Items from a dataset
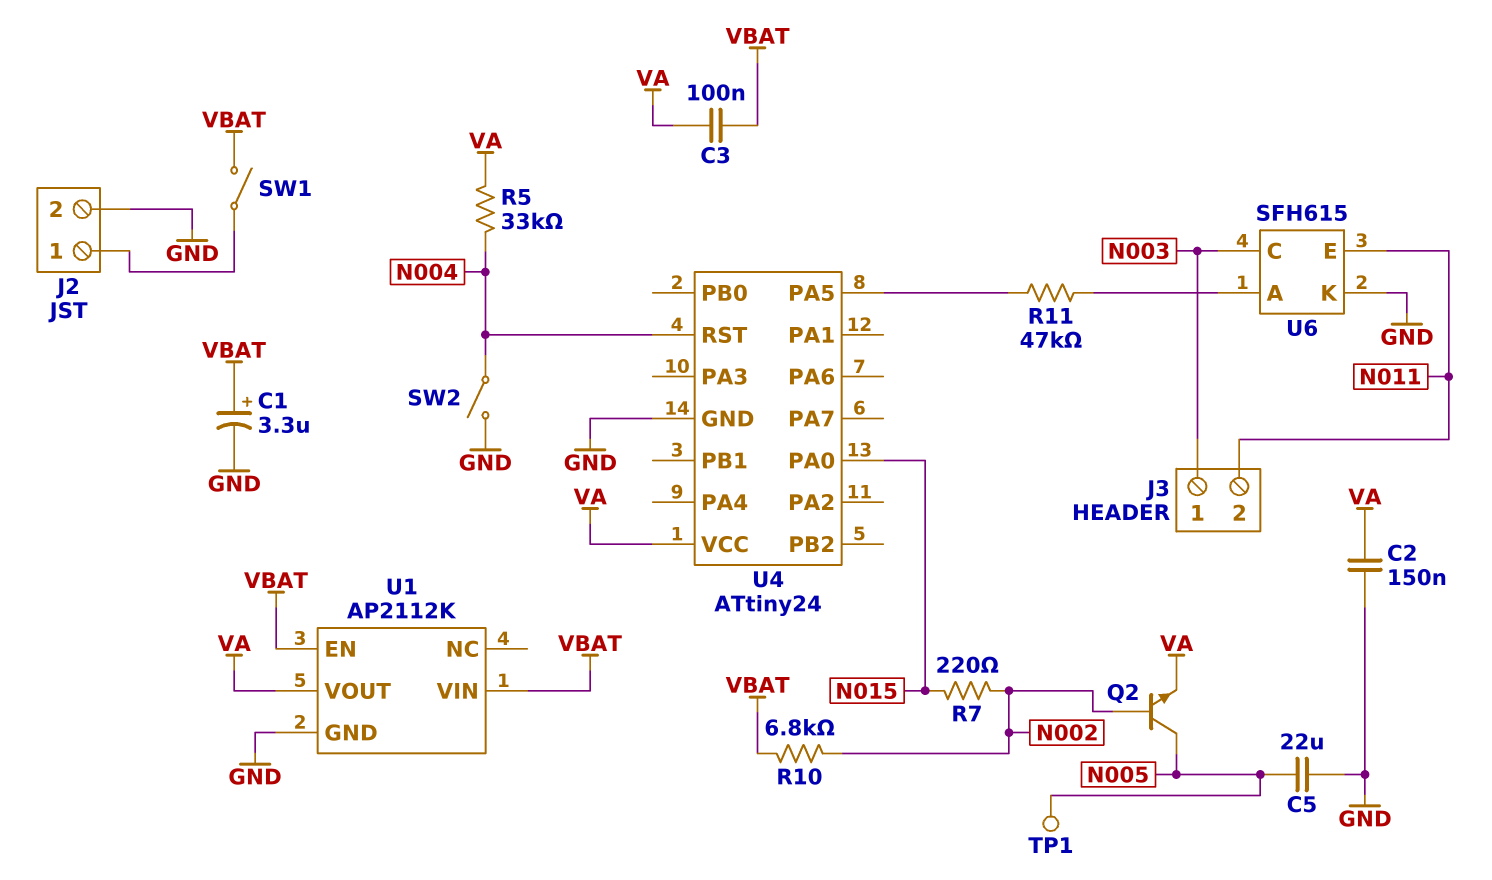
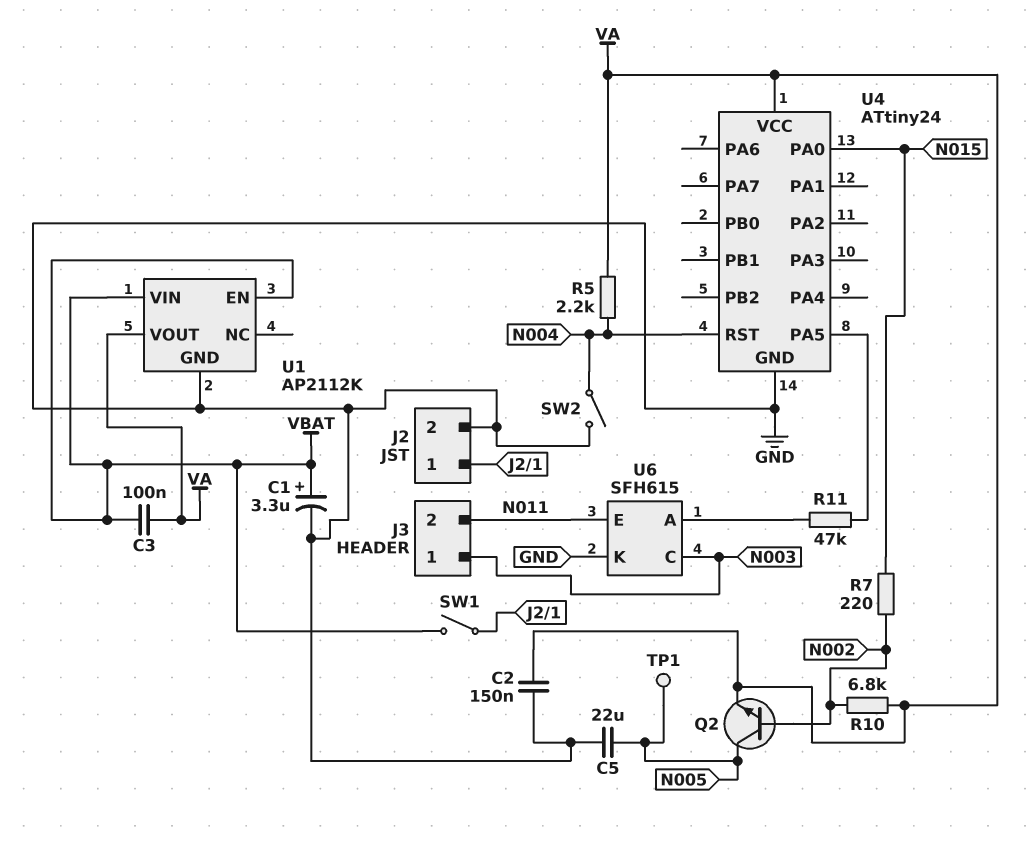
R5: 33k (N004, VA) -> 2.2k (N004, VA)
R10: 6.8k (N002, VBAT) -> 6.8k (N002, VA)

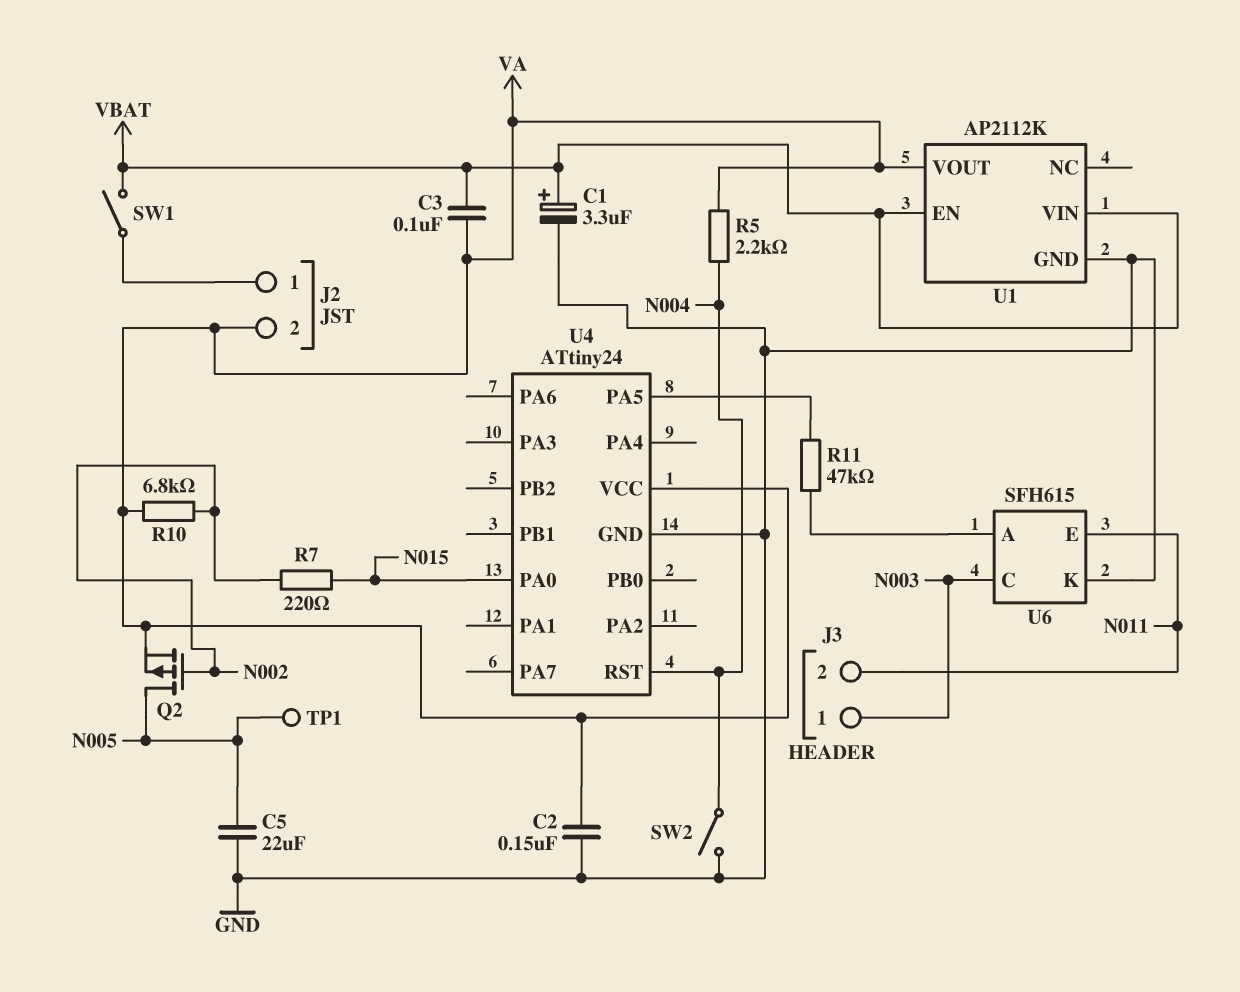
J2 pin 2: GND -> VA
Q2: NPN (B N002, C N005, E VA) -> PMOS (G N002, D N005, S VA)

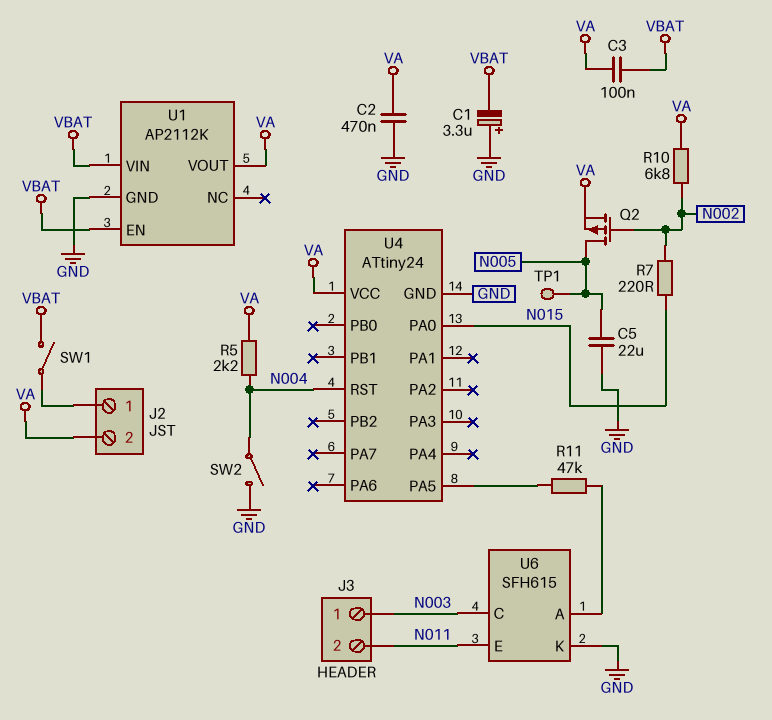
C1: 3.3uF (plus VBAT, minus GND) -> 3.3uF (plus GND, minus VBAT)
C2: 150nF (GND, VA) -> 470nF (GND, VA)

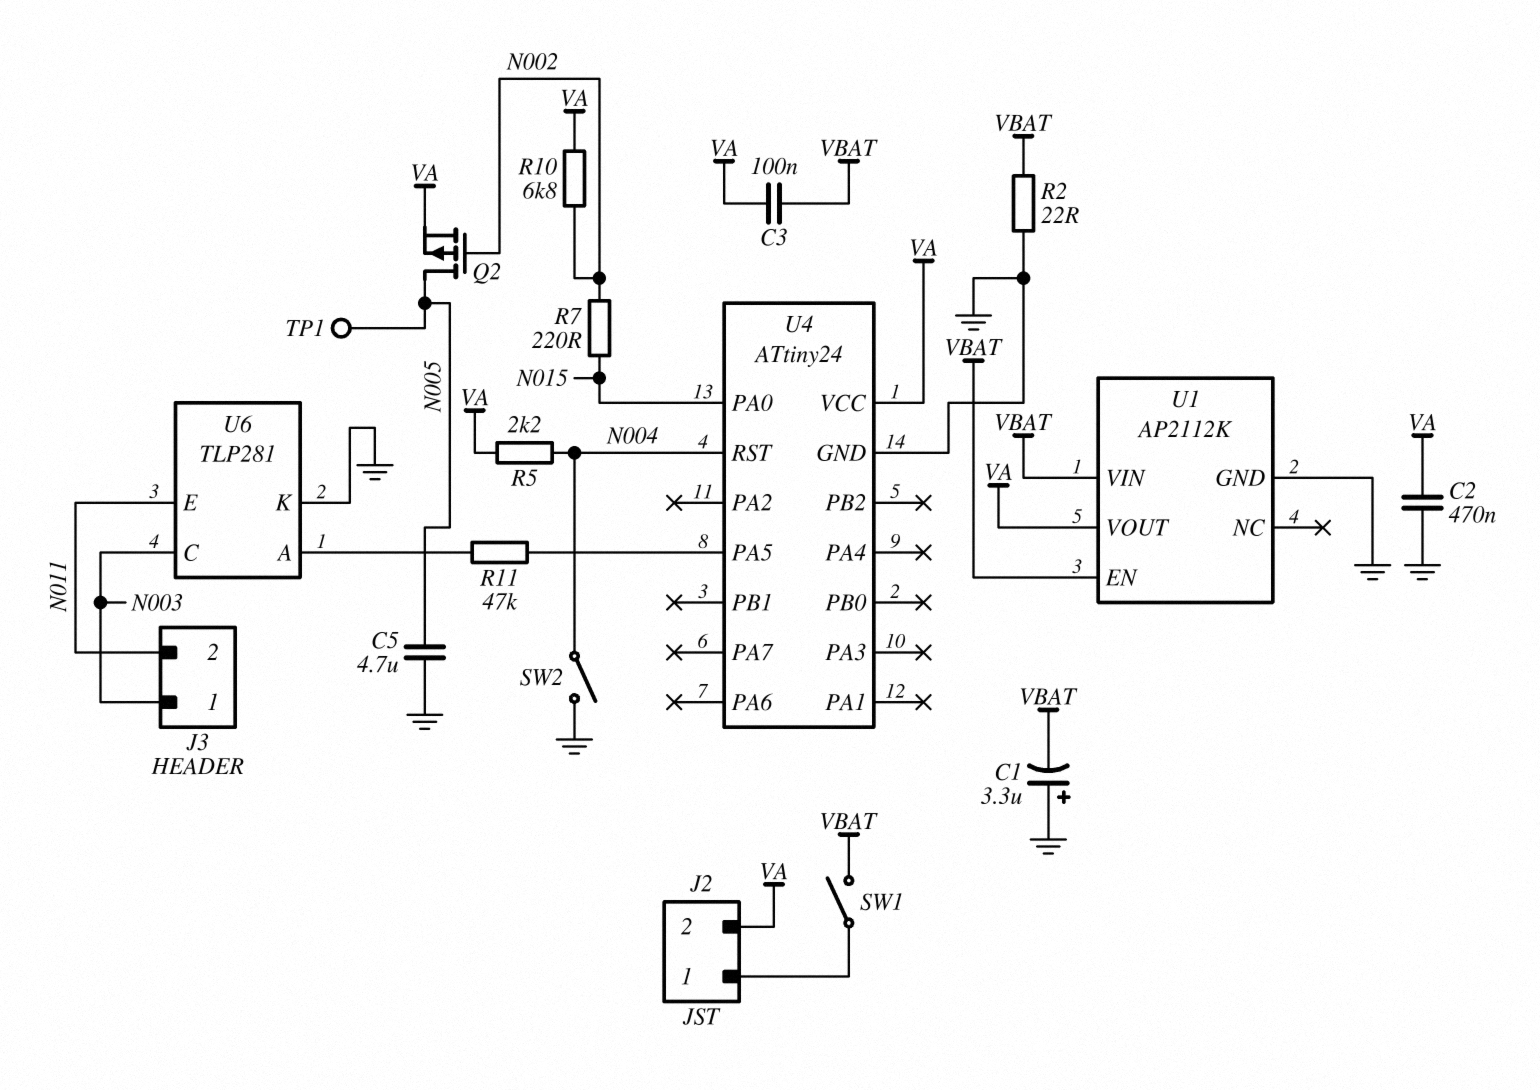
C5: 22uF (GND, N005) -> 4.7uF (GND, N005)
R2: none -> 22 (GND, VBAT)
U6: SFH615 -> TLP281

* ACTION ITEM
From the line containing "C2: 150nF (GND, VA) -> 470nF (GND, VA)" through the last line of the entries, both included, print each line exactly and omit any picture.

* OUTPUT BELOW
C2: 150nF (GND, VA) -> 470nF (GND, VA)

C5: 22uF (GND, N005) -> 4.7uF (GND, N005)
R2: none -> 22 (GND, VBAT)
U6: SFH615 -> TLP281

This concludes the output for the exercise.